START Information given

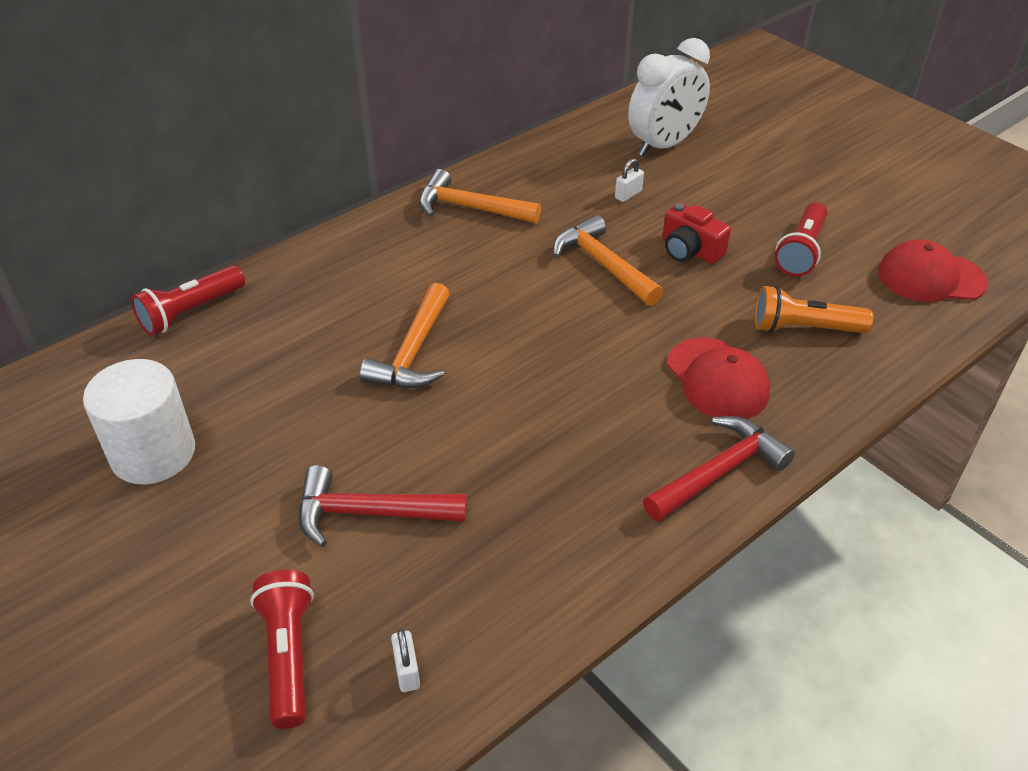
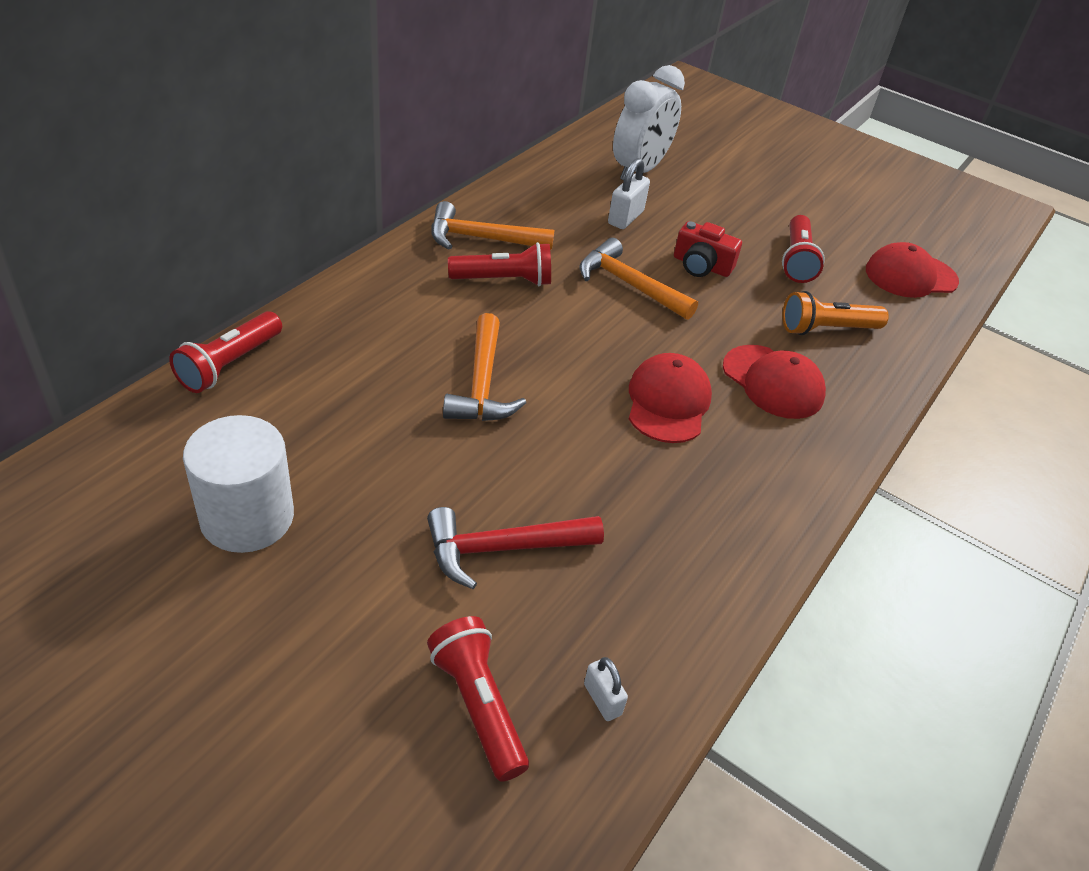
camera: 20 degrees left, 0 degrees up
(476, 251) = (504, 280): none -> red flashlight
(594, 389) = (668, 402): none -> red cap
(628, 195) = (625, 218): white padlock -> white padlock, size x1.63
(719, 472) = (808, 466): red hammer -> none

END Information given

> What is needed: Your job is to copy out every line from the records above that has the word "none".

> Finished task:
(476, 251) = (504, 280): none -> red flashlight
(594, 389) = (668, 402): none -> red cap
(719, 472) = (808, 466): red hammer -> none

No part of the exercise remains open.